TASK DESCRIPTION ::
For the material that follows, return exactly the lines from the one with "camera: 15 degrees right, 10 degrees up" through the one with "camera: 50 degrees right, 5 degrees up", both ends included.

DATASET EXTRACT ::
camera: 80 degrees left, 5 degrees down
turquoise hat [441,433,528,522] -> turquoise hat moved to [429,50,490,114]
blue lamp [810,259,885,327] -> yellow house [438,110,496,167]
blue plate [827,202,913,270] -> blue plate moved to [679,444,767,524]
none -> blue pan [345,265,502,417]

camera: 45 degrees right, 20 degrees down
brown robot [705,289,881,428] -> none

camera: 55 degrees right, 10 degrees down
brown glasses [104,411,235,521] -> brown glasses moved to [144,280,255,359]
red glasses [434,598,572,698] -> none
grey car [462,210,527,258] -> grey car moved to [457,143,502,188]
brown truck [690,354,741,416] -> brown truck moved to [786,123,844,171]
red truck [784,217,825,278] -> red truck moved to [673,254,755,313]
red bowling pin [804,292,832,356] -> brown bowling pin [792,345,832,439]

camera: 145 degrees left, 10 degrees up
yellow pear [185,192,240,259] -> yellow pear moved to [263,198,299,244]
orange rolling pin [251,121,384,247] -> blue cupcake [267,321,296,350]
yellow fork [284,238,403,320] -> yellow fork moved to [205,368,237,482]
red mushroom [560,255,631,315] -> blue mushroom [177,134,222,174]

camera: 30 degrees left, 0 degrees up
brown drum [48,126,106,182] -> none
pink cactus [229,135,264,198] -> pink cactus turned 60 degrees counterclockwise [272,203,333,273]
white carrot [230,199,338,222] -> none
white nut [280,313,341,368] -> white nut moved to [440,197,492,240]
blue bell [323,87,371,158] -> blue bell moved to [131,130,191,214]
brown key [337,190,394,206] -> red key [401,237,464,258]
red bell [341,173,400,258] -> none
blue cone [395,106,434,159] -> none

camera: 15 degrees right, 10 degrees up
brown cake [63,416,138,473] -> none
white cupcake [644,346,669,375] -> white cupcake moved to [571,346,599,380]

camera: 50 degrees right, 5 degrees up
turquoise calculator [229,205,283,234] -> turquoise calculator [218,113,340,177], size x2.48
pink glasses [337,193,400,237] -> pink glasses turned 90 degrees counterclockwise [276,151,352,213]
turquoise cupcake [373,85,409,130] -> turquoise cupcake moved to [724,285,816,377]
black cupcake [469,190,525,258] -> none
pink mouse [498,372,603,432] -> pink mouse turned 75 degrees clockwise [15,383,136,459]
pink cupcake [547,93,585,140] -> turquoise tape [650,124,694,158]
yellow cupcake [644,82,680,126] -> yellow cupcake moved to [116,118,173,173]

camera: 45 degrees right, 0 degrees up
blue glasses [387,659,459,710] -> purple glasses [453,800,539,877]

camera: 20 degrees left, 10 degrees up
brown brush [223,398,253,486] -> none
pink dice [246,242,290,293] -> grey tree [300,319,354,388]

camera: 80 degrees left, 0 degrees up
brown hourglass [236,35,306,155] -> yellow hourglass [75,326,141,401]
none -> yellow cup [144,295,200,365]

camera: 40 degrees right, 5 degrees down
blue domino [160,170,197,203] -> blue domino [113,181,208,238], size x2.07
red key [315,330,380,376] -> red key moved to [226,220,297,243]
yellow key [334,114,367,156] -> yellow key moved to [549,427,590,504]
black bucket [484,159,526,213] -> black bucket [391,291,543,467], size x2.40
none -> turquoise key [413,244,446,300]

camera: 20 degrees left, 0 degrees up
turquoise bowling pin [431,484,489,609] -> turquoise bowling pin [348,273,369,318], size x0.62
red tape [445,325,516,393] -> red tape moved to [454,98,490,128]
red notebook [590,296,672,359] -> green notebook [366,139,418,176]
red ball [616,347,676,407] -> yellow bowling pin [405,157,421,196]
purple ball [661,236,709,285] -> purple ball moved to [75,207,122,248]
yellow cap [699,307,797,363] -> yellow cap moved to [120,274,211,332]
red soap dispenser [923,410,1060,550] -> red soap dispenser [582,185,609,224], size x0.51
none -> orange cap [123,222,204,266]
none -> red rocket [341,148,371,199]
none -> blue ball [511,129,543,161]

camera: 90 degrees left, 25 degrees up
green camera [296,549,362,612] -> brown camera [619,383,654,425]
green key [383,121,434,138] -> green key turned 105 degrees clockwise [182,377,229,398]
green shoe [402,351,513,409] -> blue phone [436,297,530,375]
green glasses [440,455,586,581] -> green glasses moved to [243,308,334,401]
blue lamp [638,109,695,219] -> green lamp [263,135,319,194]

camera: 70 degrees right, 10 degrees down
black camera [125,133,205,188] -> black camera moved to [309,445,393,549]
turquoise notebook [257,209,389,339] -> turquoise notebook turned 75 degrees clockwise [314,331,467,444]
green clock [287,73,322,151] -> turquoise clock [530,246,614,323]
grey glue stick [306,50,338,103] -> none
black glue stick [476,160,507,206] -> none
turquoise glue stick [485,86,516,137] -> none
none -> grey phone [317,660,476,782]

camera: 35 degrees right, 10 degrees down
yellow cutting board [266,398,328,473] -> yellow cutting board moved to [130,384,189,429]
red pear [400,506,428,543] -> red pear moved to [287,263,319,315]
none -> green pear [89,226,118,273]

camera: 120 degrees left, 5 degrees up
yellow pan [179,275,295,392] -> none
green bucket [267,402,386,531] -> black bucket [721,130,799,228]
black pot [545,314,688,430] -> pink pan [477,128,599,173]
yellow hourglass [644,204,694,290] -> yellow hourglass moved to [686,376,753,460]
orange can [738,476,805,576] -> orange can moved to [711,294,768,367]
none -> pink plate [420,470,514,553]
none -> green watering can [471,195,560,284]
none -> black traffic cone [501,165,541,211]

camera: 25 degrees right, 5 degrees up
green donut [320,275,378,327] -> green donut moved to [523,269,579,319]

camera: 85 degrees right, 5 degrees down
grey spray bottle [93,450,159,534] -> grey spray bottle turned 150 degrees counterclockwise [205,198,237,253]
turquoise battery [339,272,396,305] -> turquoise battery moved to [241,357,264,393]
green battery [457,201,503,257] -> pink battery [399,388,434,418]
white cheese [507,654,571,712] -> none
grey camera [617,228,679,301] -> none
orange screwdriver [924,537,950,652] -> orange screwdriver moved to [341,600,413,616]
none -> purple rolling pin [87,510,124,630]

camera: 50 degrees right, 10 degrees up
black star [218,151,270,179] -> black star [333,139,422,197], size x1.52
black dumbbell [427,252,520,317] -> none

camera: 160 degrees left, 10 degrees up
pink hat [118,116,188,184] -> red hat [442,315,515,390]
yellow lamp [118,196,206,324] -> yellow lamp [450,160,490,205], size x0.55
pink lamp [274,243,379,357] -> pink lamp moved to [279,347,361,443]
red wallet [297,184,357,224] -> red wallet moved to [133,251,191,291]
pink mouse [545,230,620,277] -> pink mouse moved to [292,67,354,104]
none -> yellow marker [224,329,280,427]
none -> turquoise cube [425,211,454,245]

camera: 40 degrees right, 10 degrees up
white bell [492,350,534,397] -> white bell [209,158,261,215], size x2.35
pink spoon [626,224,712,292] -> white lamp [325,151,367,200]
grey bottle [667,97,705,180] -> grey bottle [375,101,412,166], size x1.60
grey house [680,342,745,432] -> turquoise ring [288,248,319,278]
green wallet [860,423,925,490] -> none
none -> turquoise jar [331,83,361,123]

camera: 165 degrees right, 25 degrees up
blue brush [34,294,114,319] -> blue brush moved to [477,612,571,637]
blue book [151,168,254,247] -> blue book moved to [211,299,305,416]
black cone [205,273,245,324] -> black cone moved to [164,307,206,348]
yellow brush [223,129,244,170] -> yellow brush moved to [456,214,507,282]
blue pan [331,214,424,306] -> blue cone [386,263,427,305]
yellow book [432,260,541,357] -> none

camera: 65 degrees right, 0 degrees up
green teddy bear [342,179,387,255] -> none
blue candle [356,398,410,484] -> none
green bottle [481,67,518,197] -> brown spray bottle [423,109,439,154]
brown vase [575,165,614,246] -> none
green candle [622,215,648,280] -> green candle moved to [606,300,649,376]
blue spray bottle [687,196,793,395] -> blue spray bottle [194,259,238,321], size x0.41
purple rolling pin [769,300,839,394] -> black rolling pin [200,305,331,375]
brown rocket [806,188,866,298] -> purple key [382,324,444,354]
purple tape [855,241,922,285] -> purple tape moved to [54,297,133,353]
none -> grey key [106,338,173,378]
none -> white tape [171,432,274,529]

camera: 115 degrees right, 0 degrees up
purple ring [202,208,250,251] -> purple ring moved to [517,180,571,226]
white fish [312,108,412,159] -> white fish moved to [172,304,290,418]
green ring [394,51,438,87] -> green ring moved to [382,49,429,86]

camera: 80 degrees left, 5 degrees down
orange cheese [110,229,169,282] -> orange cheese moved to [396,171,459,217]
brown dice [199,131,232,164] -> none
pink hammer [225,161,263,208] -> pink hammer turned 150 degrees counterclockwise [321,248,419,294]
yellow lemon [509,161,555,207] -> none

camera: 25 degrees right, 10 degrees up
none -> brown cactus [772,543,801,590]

ANSWER TO THIS PROBLEM ::
camera: 15 degrees right, 10 degrees up
brown cake [63,416,138,473] -> none
white cupcake [644,346,669,375] -> white cupcake moved to [571,346,599,380]

camera: 50 degrees right, 5 degrees up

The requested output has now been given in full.